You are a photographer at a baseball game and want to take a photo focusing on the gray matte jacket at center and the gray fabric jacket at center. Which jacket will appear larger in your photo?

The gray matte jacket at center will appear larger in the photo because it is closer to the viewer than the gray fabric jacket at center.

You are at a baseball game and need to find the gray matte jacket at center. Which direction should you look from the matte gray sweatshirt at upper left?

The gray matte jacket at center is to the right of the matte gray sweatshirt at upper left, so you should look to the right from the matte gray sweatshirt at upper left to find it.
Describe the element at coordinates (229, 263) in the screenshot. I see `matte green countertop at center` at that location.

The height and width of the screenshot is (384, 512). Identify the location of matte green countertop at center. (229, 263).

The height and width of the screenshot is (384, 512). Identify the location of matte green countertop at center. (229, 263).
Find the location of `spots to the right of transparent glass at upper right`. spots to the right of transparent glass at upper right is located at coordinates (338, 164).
--------------------------------
PROBLEM REQUIREMENTS: Please reproduce the listing above word for word, keeping every line in its original order.

SOLUTION FOR THIS PROBLEM:
You are a photographer at a baseball game and want to take a photo focusing on the gray matte jacket at center and the gray fabric jacket at center. Which jacket will appear larger in your photo?

The gray matte jacket at center will appear larger in the photo because it is closer to the viewer than the gray fabric jacket at center.

You are at a baseball game and need to find the gray matte jacket at center. Which direction should you look from the matte gray sweatshirt at upper left?

The gray matte jacket at center is to the right of the matte gray sweatshirt at upper left, so you should look to the right from the matte gray sweatshirt at upper left to find it.
Describe the element at coordinates (229, 263) in the screenshot. I see `matte green countertop at center` at that location.

The height and width of the screenshot is (384, 512). Identify the location of matte green countertop at center. (229, 263).

The height and width of the screenshot is (384, 512). Identify the location of matte green countertop at center. (229, 263).
Find the location of `spots to the right of transparent glass at upper right`. spots to the right of transparent glass at upper right is located at coordinates (338, 164).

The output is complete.